## DATA TO USE:

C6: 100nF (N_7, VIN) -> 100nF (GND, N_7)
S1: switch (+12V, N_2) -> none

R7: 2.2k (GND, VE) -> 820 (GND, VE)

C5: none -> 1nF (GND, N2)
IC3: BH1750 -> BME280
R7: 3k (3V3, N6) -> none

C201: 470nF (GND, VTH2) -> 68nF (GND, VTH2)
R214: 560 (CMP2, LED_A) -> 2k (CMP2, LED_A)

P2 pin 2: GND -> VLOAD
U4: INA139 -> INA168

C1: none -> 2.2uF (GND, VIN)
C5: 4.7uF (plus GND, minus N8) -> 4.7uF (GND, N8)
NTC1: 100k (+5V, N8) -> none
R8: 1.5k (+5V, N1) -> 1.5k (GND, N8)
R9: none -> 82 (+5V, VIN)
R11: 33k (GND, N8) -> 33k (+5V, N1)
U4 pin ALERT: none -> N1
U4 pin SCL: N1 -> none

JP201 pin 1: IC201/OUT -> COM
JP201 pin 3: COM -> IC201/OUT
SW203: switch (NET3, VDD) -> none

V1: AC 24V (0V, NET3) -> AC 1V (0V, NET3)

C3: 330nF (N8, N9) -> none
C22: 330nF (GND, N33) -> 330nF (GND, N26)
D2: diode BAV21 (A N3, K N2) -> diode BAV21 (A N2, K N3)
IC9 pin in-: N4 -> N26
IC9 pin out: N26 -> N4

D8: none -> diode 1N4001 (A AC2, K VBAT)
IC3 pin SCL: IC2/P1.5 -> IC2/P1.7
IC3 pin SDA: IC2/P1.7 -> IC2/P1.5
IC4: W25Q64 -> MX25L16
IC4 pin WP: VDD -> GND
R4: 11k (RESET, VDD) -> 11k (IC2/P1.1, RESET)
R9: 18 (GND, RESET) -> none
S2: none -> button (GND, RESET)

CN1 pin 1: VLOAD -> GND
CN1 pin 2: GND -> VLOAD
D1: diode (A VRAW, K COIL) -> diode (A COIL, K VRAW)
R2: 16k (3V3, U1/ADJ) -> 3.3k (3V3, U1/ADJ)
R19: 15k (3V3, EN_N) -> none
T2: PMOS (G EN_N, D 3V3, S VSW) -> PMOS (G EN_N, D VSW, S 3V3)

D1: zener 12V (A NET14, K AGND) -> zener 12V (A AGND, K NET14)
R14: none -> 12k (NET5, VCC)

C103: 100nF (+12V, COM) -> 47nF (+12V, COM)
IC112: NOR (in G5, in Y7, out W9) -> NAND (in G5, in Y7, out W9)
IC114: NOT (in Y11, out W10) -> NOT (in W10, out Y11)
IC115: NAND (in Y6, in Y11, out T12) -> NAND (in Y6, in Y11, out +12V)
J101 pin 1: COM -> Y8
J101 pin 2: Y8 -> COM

## WHAT YOU WILL DO:
Repeat the lines above exactly.

## ANSWER TO THE EXERCISE:
C6: 100nF (N_7, VIN) -> 100nF (GND, N_7)
S1: switch (+12V, N_2) -> none

R7: 2.2k (GND, VE) -> 820 (GND, VE)

C5: none -> 1nF (GND, N2)
IC3: BH1750 -> BME280
R7: 3k (3V3, N6) -> none

C201: 470nF (GND, VTH2) -> 68nF (GND, VTH2)
R214: 560 (CMP2, LED_A) -> 2k (CMP2, LED_A)

P2 pin 2: GND -> VLOAD
U4: INA139 -> INA168

C1: none -> 2.2uF (GND, VIN)
C5: 4.7uF (plus GND, minus N8) -> 4.7uF (GND, N8)
NTC1: 100k (+5V, N8) -> none
R8: 1.5k (+5V, N1) -> 1.5k (GND, N8)
R9: none -> 82 (+5V, VIN)
R11: 33k (GND, N8) -> 33k (+5V, N1)
U4 pin ALERT: none -> N1
U4 pin SCL: N1 -> none

JP201 pin 1: IC201/OUT -> COM
JP201 pin 3: COM -> IC201/OUT
SW203: switch (NET3, VDD) -> none

V1: AC 24V (0V, NET3) -> AC 1V (0V, NET3)

C3: 330nF (N8, N9) -> none
C22: 330nF (GND, N33) -> 330nF (GND, N26)
D2: diode BAV21 (A N3, K N2) -> diode BAV21 (A N2, K N3)
IC9 pin in-: N4 -> N26
IC9 pin out: N26 -> N4

D8: none -> diode 1N4001 (A AC2, K VBAT)
IC3 pin SCL: IC2/P1.5 -> IC2/P1.7
IC3 pin SDA: IC2/P1.7 -> IC2/P1.5
IC4: W25Q64 -> MX25L16
IC4 pin WP: VDD -> GND
R4: 11k (RESET, VDD) -> 11k (IC2/P1.1, RESET)
R9: 18 (GND, RESET) -> none
S2: none -> button (GND, RESET)

CN1 pin 1: VLOAD -> GND
CN1 pin 2: GND -> VLOAD
D1: diode (A VRAW, K COIL) -> diode (A COIL, K VRAW)
R2: 16k (3V3, U1/ADJ) -> 3.3k (3V3, U1/ADJ)
R19: 15k (3V3, EN_N) -> none
T2: PMOS (G EN_N, D 3V3, S VSW) -> PMOS (G EN_N, D VSW, S 3V3)

D1: zener 12V (A NET14, K AGND) -> zener 12V (A AGND, K NET14)
R14: none -> 12k (NET5, VCC)

C103: 100nF (+12V, COM) -> 47nF (+12V, COM)
IC112: NOR (in G5, in Y7, out W9) -> NAND (in G5, in Y7, out W9)
IC114: NOT (in Y11, out W10) -> NOT (in W10, out Y11)
IC115: NAND (in Y6, in Y11, out T12) -> NAND (in Y6, in Y11, out +12V)
J101 pin 1: COM -> Y8
J101 pin 2: Y8 -> COM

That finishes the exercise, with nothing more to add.